## Aim of the task:
Return the tail of the records exactly, starting from the line containing "after: bright orange hexagon" and ending with the final line.

|---|

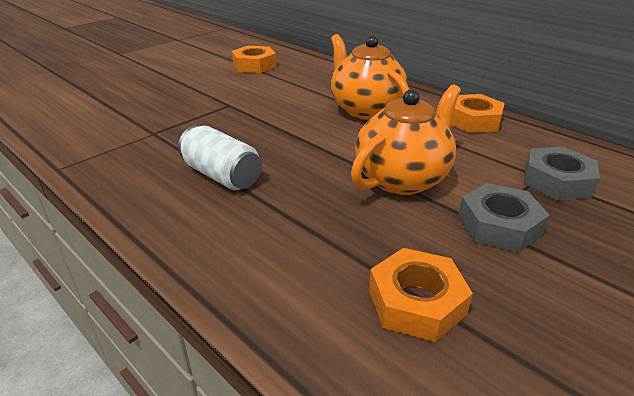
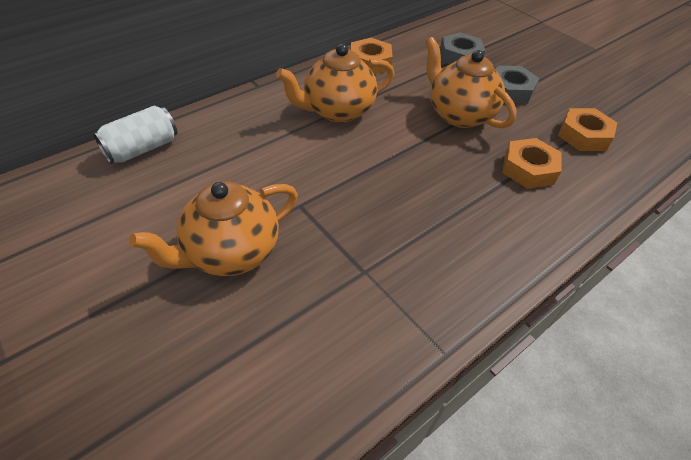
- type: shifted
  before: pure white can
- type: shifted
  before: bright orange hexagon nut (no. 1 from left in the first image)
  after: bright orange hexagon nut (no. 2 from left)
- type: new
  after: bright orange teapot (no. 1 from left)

|---|

## Reply:
  after: bright orange hexagon nut (no. 2 from left)
- type: new
  after: bright orange teapot (no. 1 from left)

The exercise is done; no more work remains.